### Directions
Make a verbatim transcription of the records, without the pictures.

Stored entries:
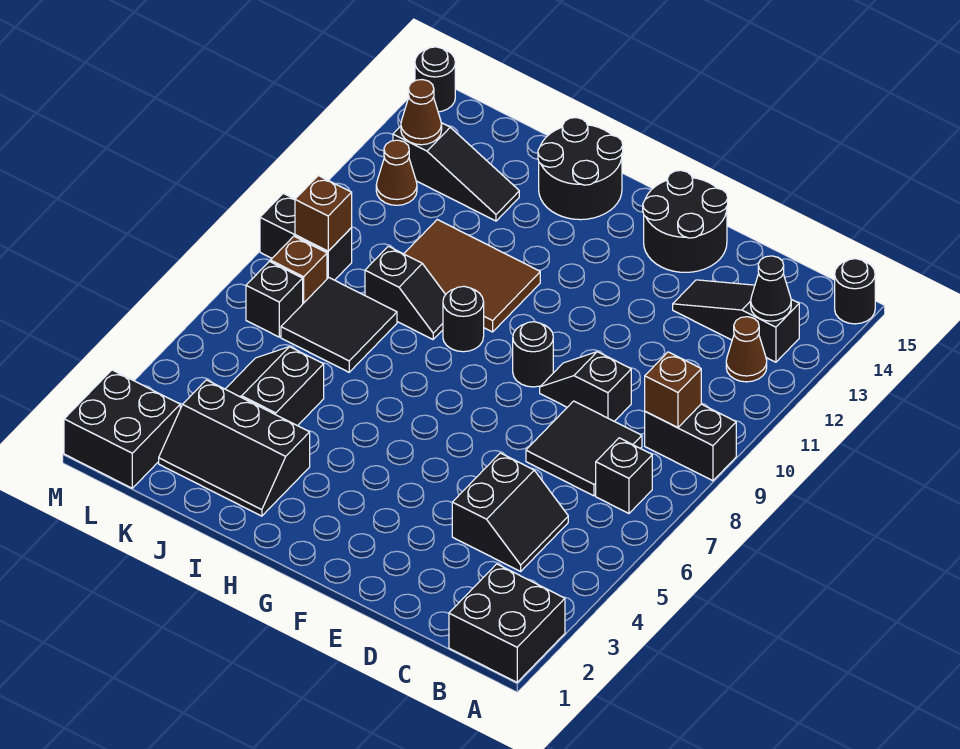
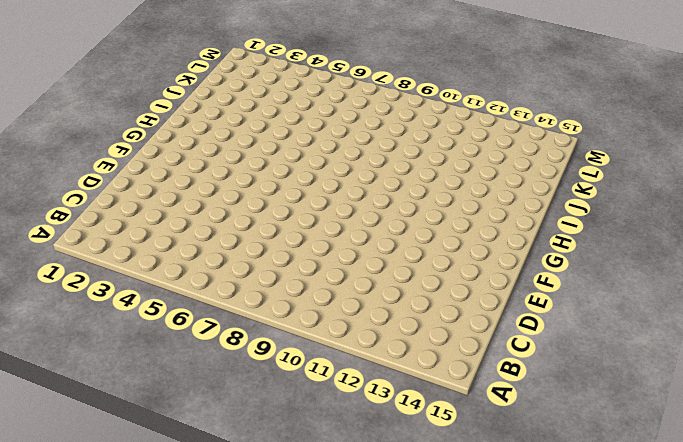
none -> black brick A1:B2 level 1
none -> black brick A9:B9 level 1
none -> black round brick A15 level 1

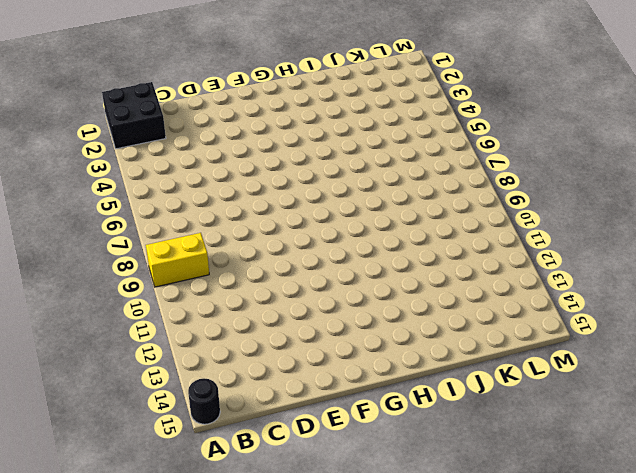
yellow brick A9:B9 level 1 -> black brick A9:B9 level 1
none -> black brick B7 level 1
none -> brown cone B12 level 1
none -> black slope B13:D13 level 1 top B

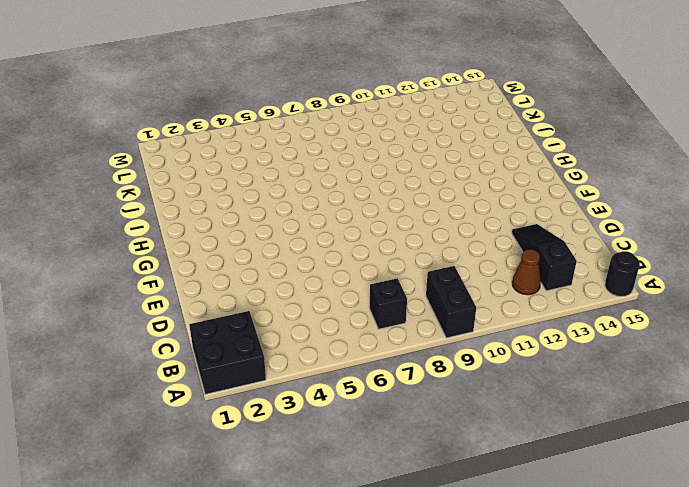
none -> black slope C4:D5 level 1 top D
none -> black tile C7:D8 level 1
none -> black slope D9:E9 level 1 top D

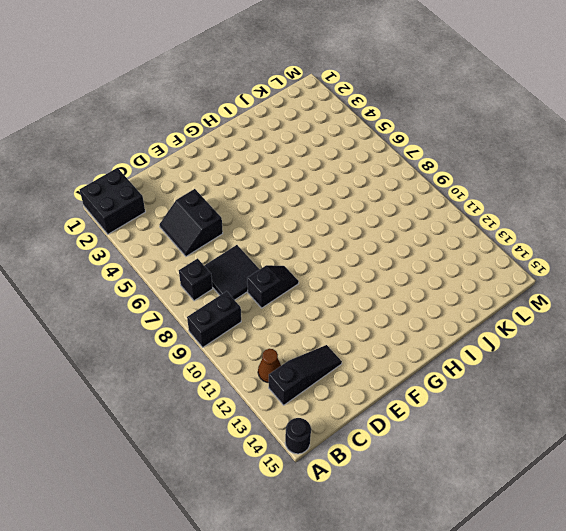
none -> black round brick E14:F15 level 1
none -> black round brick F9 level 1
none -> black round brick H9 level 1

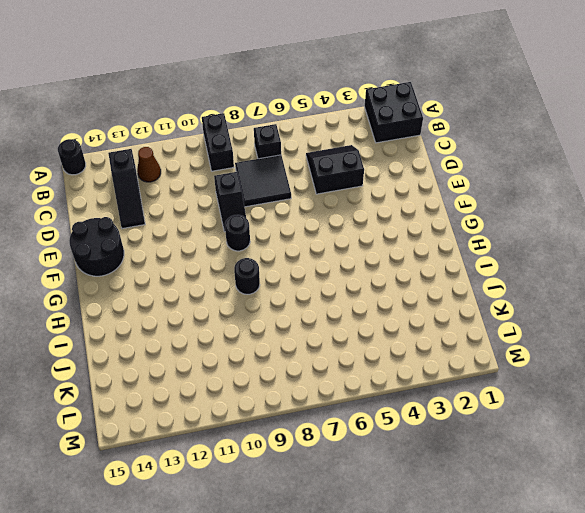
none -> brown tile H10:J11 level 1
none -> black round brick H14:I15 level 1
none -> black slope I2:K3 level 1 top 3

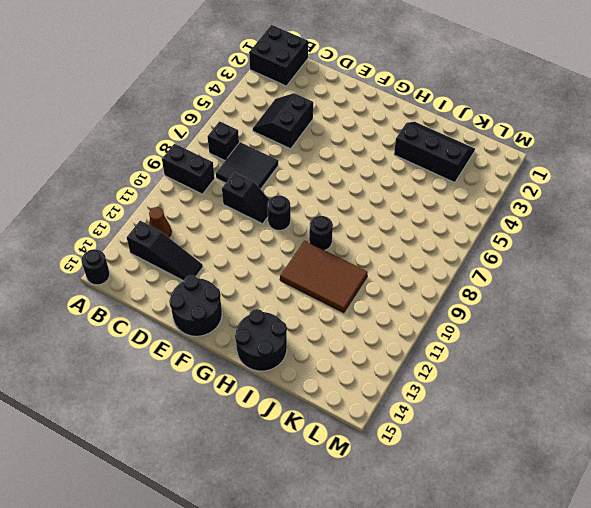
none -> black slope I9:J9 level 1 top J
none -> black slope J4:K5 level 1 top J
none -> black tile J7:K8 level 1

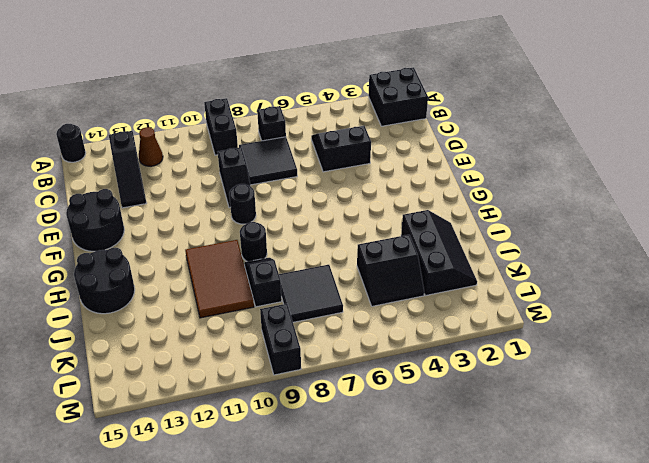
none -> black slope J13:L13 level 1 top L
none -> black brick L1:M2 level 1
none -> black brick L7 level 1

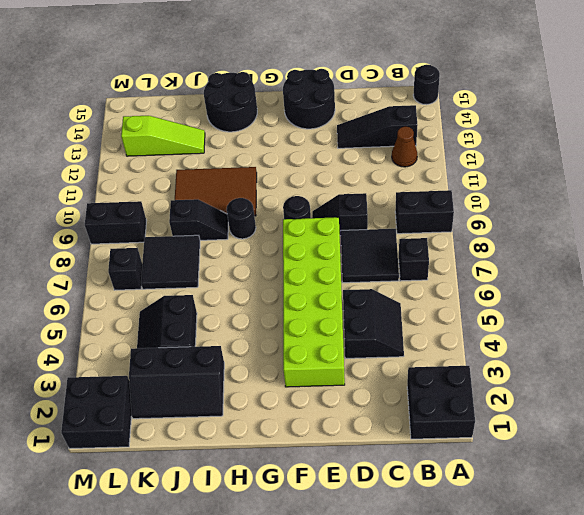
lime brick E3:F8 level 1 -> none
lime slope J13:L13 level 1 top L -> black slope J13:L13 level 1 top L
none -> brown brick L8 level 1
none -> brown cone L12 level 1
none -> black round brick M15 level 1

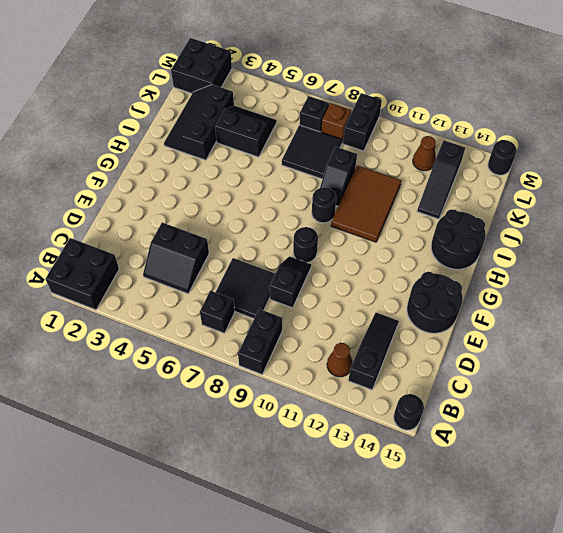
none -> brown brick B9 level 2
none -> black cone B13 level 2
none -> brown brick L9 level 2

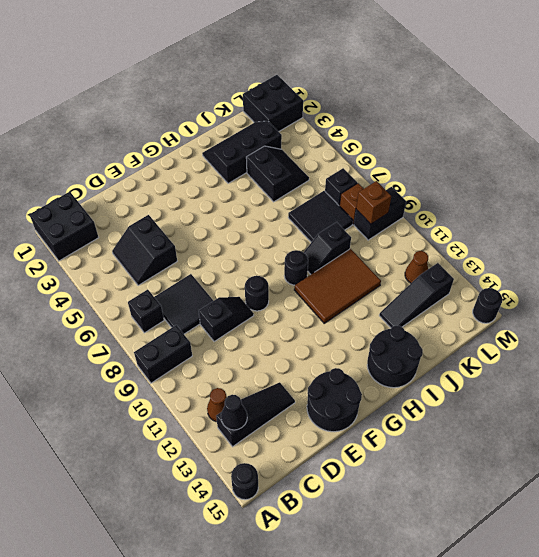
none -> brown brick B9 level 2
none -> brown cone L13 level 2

### The completed task
none -> black brick A1:B2 level 1
none -> black brick A9:B9 level 1
none -> black round brick A15 level 1

yellow brick A9:B9 level 1 -> black brick A9:B9 level 1
none -> black brick B7 level 1
none -> brown cone B12 level 1
none -> black slope B13:D13 level 1 top B

none -> black slope C4:D5 level 1 top D
none -> black tile C7:D8 level 1
none -> black slope D9:E9 level 1 top D

none -> black round brick E14:F15 level 1
none -> black round brick F9 level 1
none -> black round brick H9 level 1

none -> brown tile H10:J11 level 1
none -> black round brick H14:I15 level 1
none -> black slope I2:K3 level 1 top 3

none -> black slope I9:J9 level 1 top J
none -> black slope J4:K5 level 1 top J
none -> black tile J7:K8 level 1

none -> black slope J13:L13 level 1 top L
none -> black brick L1:M2 level 1
none -> black brick L7 level 1

lime brick E3:F8 level 1 -> none
lime slope J13:L13 level 1 top L -> black slope J13:L13 level 1 top L
none -> brown brick L8 level 1
none -> brown cone L12 level 1
none -> black round brick M15 level 1

none -> brown brick B9 level 2
none -> black cone B13 level 2
none -> brown brick L9 level 2

none -> brown brick B9 level 2
none -> brown cone L13 level 2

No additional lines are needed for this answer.